Detected change data:
◆ ◆ ◆ ◆

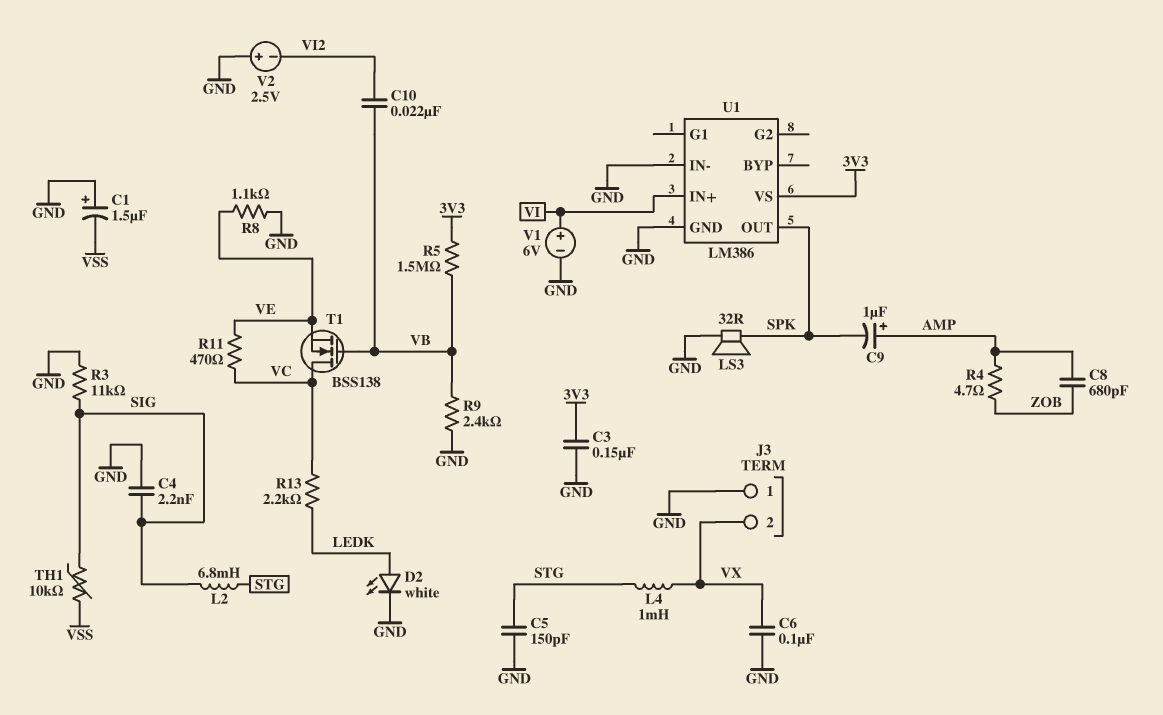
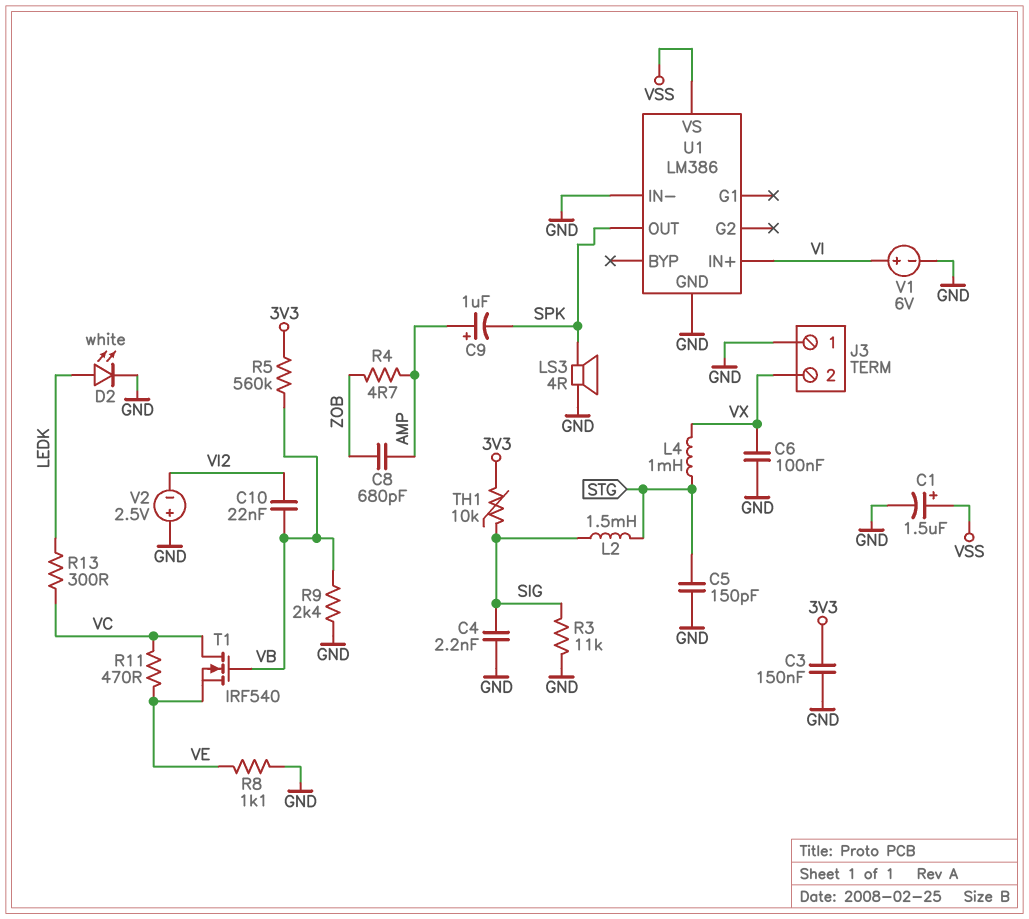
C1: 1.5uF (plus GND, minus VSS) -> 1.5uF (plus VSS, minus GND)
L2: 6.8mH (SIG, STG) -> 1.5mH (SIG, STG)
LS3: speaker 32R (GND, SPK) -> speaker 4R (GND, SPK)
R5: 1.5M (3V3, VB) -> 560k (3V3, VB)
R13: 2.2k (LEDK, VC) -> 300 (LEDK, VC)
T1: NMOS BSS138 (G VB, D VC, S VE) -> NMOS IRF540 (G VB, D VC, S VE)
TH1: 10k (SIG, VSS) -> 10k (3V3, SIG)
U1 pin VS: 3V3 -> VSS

◆ ◆ ◆ ◆

At the line containing "LS3: speaker 32R", start copying. Continue exactly through the final line of the entries above and stop there.

### Expected answer
LS3: speaker 32R (GND, SPK) -> speaker 4R (GND, SPK)
R5: 1.5M (3V3, VB) -> 560k (3V3, VB)
R13: 2.2k (LEDK, VC) -> 300 (LEDK, VC)
T1: NMOS BSS138 (G VB, D VC, S VE) -> NMOS IRF540 (G VB, D VC, S VE)
TH1: 10k (SIG, VSS) -> 10k (3V3, SIG)
U1 pin VS: 3V3 -> VSS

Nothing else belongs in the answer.